What to do:
Lines outside the range are not wanted. Give again exactly the lines between the line holding "green jar: 3 -> 4" and the line holding "purple cutting board: 5 -> 9", inclusive, from the listing below.
*** Begin section ***
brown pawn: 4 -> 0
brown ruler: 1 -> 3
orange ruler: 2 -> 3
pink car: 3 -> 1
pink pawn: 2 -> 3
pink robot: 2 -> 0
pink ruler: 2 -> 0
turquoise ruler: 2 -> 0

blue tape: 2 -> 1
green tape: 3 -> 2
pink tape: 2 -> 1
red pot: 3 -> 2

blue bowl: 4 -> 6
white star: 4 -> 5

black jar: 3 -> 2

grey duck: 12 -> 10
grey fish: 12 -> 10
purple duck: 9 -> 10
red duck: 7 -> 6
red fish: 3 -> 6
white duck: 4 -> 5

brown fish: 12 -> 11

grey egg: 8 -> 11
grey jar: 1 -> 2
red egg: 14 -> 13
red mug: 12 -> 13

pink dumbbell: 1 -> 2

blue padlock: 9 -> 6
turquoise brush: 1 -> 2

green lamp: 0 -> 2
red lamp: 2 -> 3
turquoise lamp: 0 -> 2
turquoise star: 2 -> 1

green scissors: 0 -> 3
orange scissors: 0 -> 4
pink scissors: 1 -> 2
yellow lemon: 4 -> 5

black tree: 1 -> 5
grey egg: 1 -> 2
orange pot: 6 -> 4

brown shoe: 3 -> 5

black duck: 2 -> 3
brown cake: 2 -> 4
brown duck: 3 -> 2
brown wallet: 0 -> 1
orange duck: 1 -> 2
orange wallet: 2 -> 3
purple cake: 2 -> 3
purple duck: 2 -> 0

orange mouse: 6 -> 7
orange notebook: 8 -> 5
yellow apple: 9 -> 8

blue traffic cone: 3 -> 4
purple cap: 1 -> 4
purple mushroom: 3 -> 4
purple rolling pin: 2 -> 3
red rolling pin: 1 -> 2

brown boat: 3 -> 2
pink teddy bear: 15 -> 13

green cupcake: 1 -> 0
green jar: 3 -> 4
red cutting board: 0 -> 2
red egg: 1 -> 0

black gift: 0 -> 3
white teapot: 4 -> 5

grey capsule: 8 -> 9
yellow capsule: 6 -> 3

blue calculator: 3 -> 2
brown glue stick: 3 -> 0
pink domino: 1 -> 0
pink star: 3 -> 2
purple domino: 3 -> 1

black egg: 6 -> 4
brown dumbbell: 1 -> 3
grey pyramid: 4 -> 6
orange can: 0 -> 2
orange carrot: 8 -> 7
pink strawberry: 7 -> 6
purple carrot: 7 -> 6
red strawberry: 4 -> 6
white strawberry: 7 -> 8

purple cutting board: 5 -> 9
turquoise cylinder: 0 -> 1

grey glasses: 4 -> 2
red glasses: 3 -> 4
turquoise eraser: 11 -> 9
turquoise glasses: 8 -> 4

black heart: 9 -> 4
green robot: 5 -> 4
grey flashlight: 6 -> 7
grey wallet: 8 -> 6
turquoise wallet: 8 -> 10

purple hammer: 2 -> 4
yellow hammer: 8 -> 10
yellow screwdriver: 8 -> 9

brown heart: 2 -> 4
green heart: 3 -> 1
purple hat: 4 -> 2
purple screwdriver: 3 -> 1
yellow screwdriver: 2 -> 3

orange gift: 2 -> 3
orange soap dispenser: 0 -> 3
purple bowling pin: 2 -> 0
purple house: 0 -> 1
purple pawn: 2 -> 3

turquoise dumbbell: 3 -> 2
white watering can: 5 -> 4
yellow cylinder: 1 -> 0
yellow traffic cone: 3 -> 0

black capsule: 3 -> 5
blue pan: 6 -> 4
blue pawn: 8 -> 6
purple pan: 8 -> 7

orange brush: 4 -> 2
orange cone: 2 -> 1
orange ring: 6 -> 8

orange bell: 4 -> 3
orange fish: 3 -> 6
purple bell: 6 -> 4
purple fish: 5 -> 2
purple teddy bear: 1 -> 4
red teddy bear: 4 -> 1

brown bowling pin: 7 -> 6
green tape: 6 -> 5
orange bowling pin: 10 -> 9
*** End section ***
Result of the task:
green jar: 3 -> 4
red cutting board: 0 -> 2
red egg: 1 -> 0

black gift: 0 -> 3
white teapot: 4 -> 5

grey capsule: 8 -> 9
yellow capsule: 6 -> 3

blue calculator: 3 -> 2
brown glue stick: 3 -> 0
pink domino: 1 -> 0
pink star: 3 -> 2
purple domino: 3 -> 1

black egg: 6 -> 4
brown dumbbell: 1 -> 3
grey pyramid: 4 -> 6
orange can: 0 -> 2
orange carrot: 8 -> 7
pink strawberry: 7 -> 6
purple carrot: 7 -> 6
red strawberry: 4 -> 6
white strawberry: 7 -> 8

purple cutting board: 5 -> 9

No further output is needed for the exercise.